Pictures stay out of the output. Return exactly the lines below from the one with "blue 1x1 brick" down to the one with "cyan 1x1 brick [296,551,371,666] -> none", both included, and nothing more.

◆ ◆ ◆ ◆

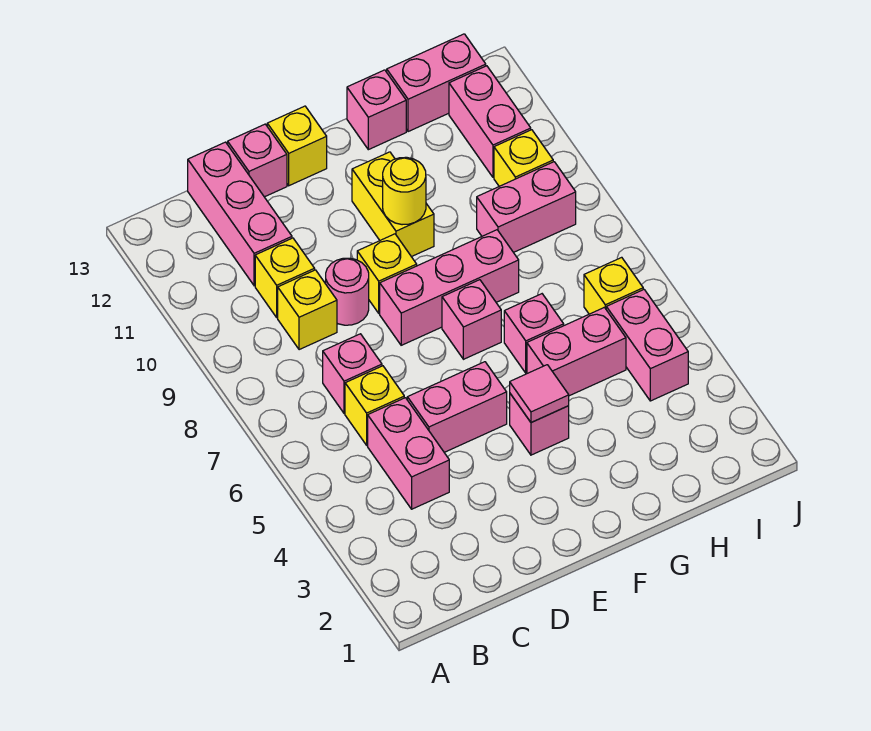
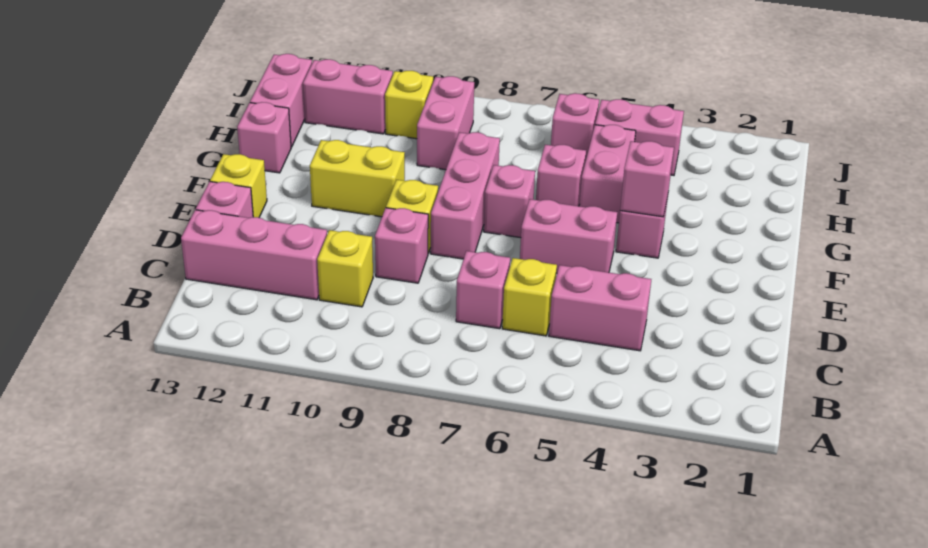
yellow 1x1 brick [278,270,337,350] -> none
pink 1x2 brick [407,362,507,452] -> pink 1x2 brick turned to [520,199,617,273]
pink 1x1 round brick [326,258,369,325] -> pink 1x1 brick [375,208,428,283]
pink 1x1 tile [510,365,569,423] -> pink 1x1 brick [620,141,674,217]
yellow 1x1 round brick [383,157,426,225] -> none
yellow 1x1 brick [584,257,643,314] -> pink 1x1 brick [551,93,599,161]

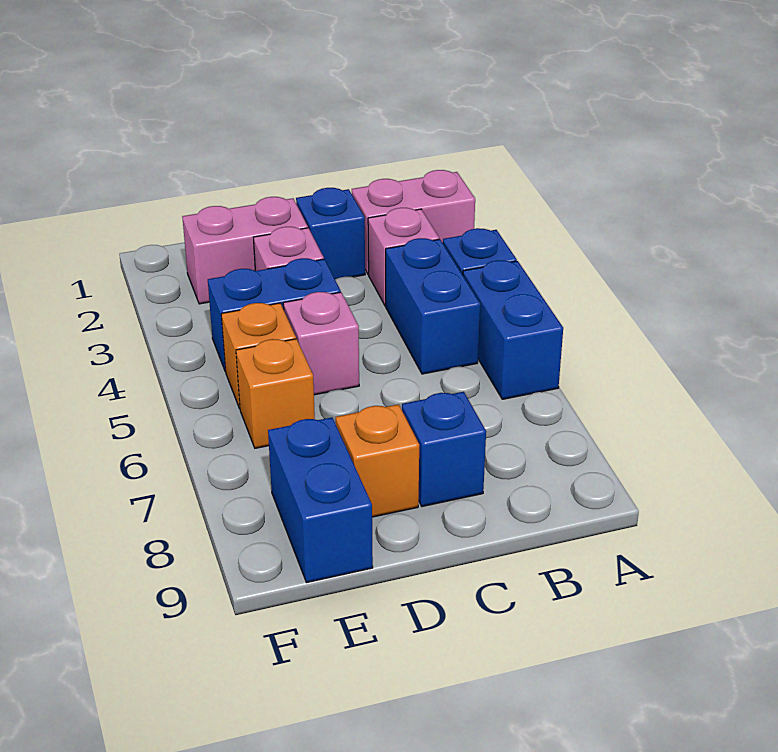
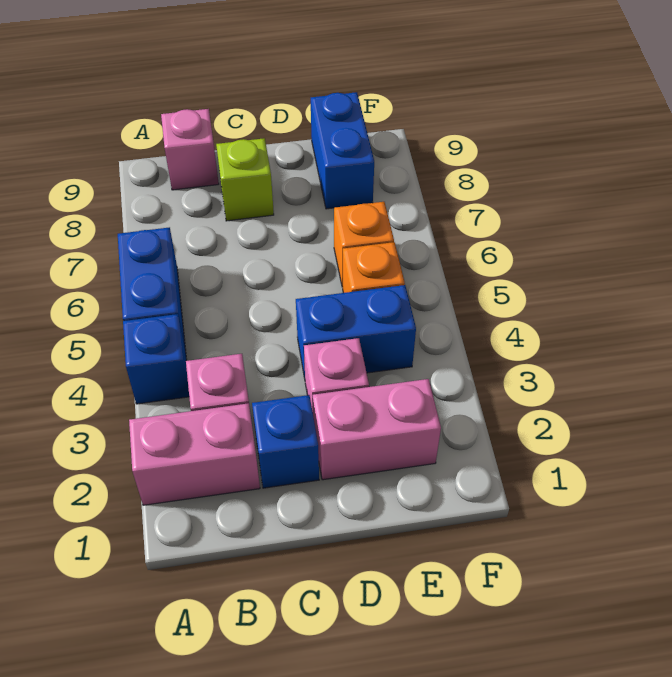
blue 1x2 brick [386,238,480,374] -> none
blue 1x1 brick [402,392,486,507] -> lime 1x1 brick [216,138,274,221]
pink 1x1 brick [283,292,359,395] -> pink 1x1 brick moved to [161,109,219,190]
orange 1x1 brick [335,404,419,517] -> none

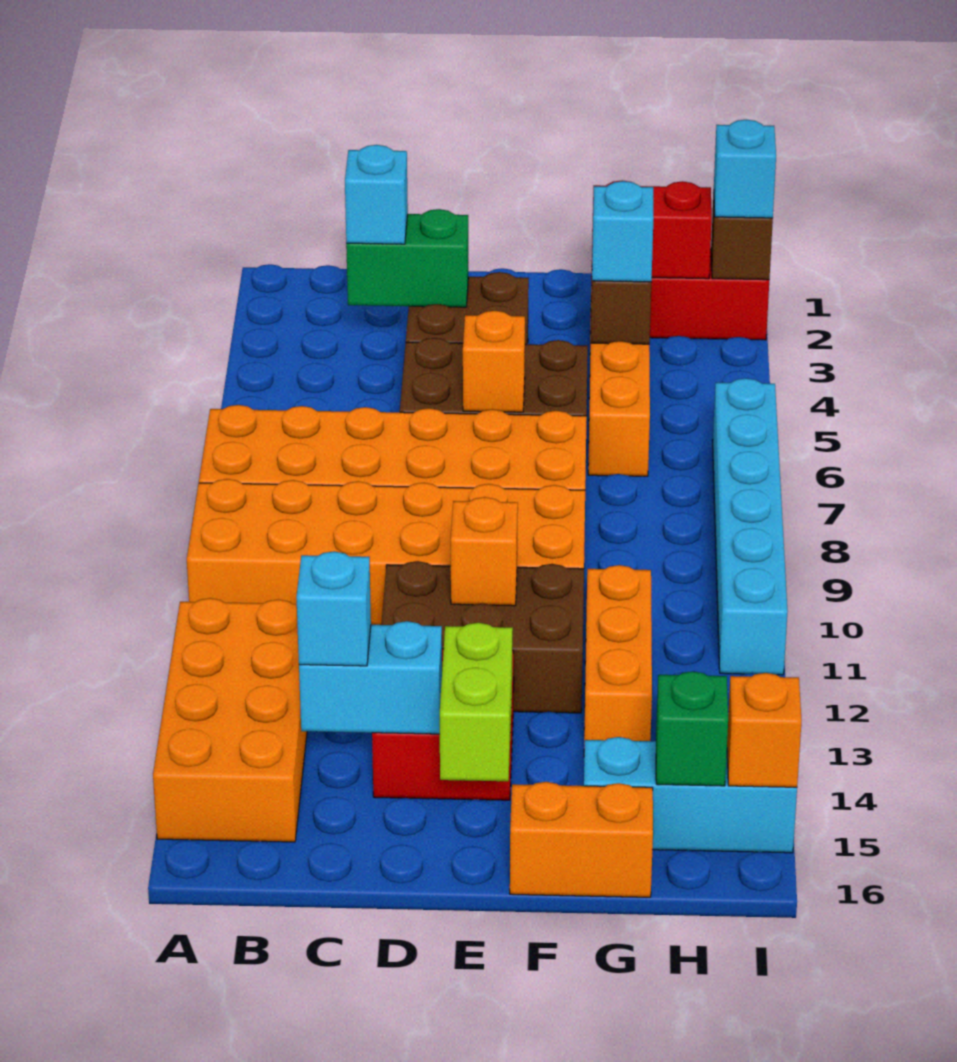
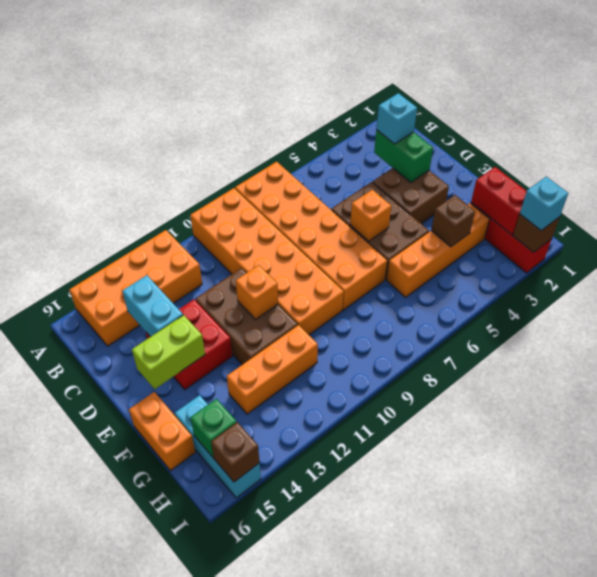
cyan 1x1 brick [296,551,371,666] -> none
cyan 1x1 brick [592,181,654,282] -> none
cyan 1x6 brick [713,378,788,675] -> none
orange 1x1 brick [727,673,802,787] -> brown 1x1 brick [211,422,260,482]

◆ ◆ ◆ ◆

### ANSWER TO THIS TASK
blue 1x1 brick [402,392,486,507] -> lime 1x1 brick [216,138,274,221]
pink 1x1 brick [283,292,359,395] -> pink 1x1 brick moved to [161,109,219,190]
orange 1x1 brick [335,404,419,517] -> none

cyan 1x1 brick [296,551,371,666] -> none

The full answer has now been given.